Modification records
++++

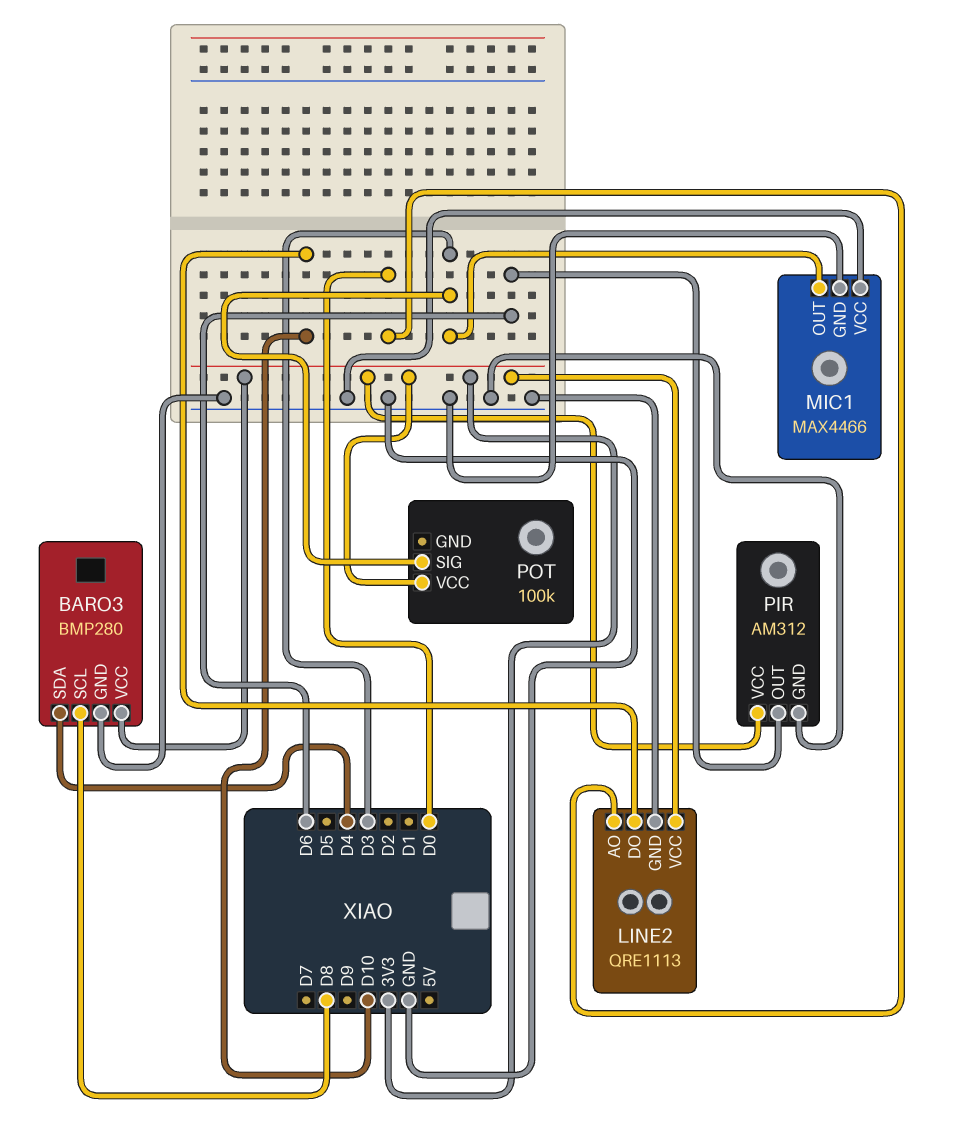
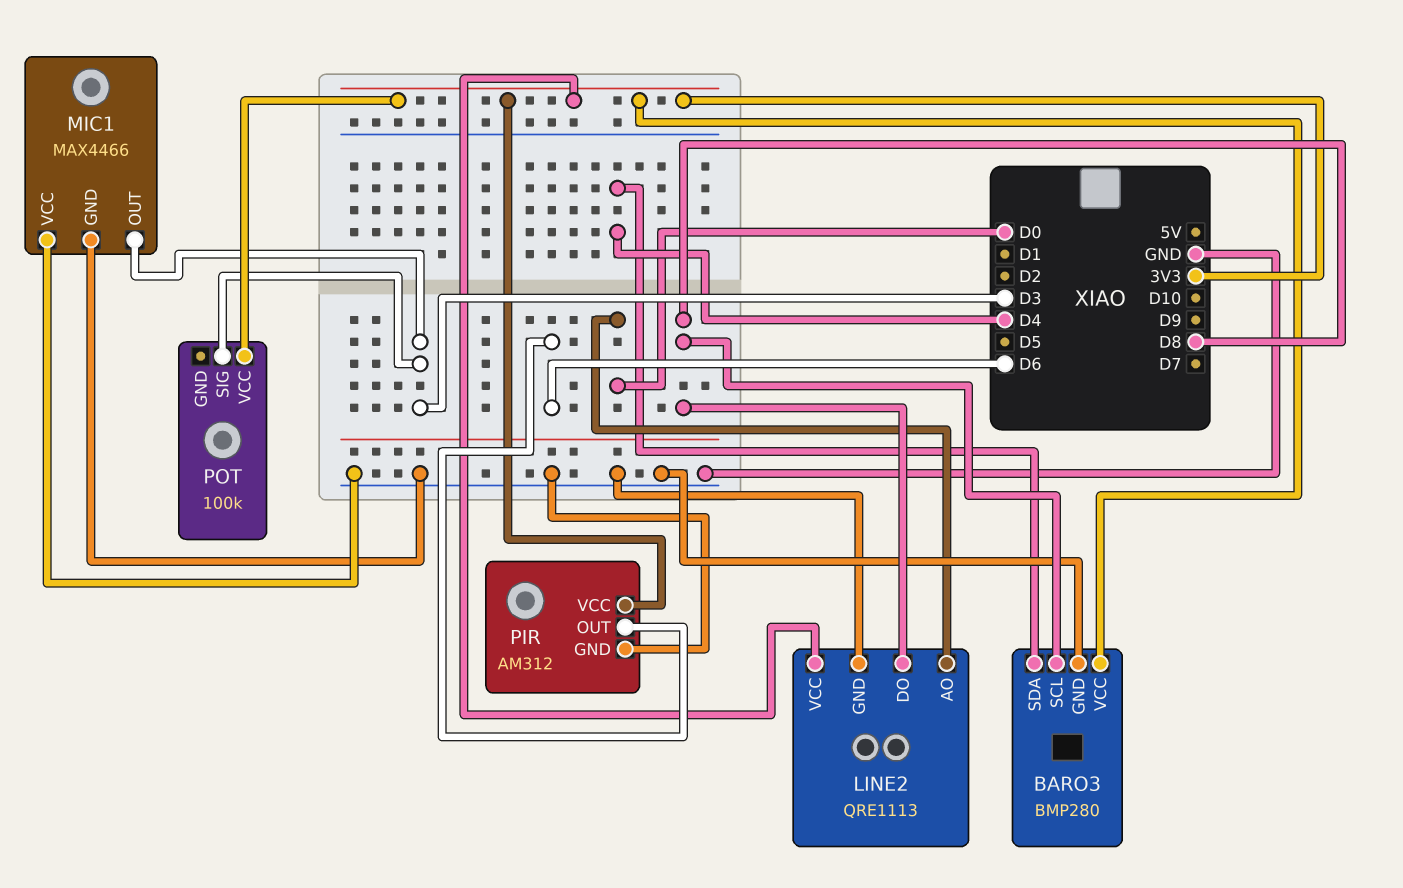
LINE2 pin DO: D10 -> D8

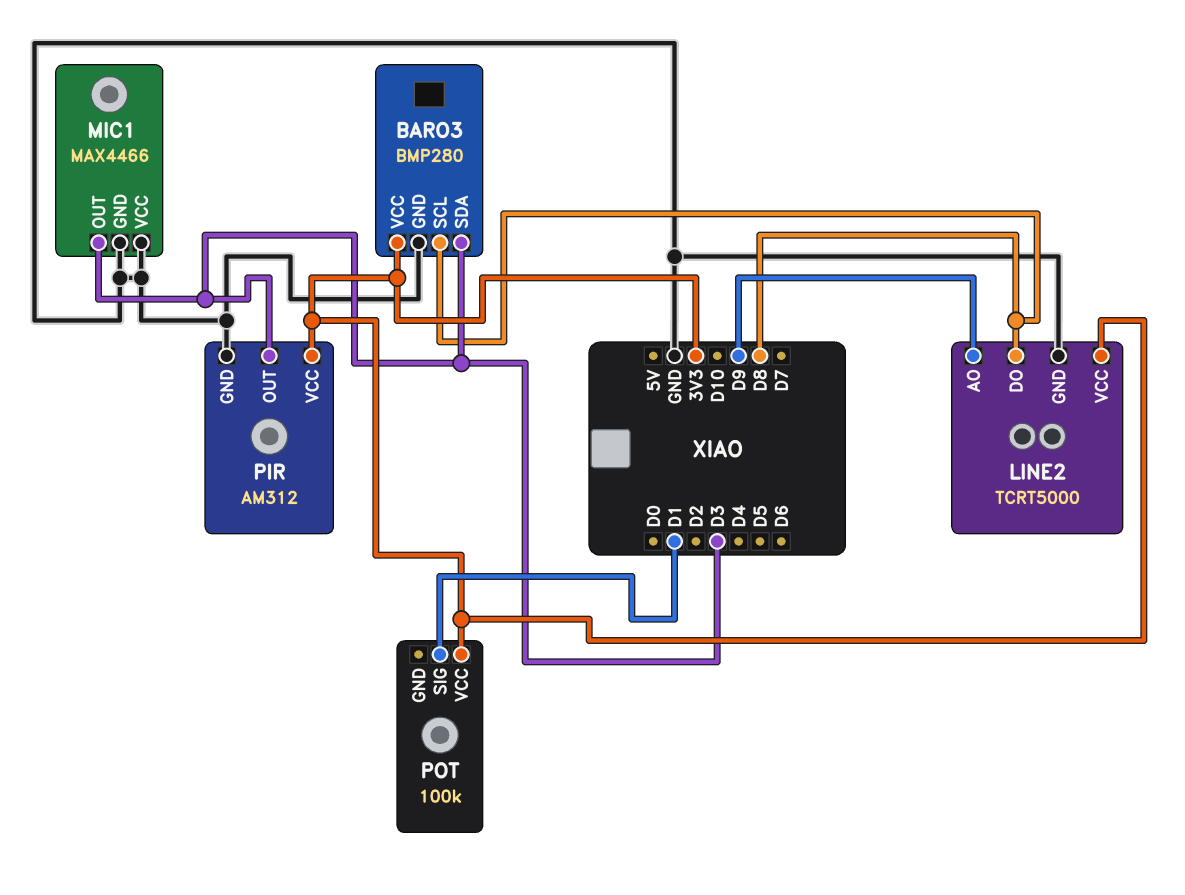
BARO3 pin SDA: D4 -> D3
LINE2: QRE1113 -> TCRT5000
LINE2 pin AO: D0 -> D9
PIR pin OUT: D6 -> D3
POT pin SIG: D3 -> D1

++++

* WHAT IS EXPECTED: The copy must reproduce every entry exactly while excluding all pictures.

* TASK SOLUTION:
LINE2 pin DO: D10 -> D8

BARO3 pin SDA: D4 -> D3
LINE2: QRE1113 -> TCRT5000
LINE2 pin AO: D0 -> D9
PIR pin OUT: D6 -> D3
POT pin SIG: D3 -> D1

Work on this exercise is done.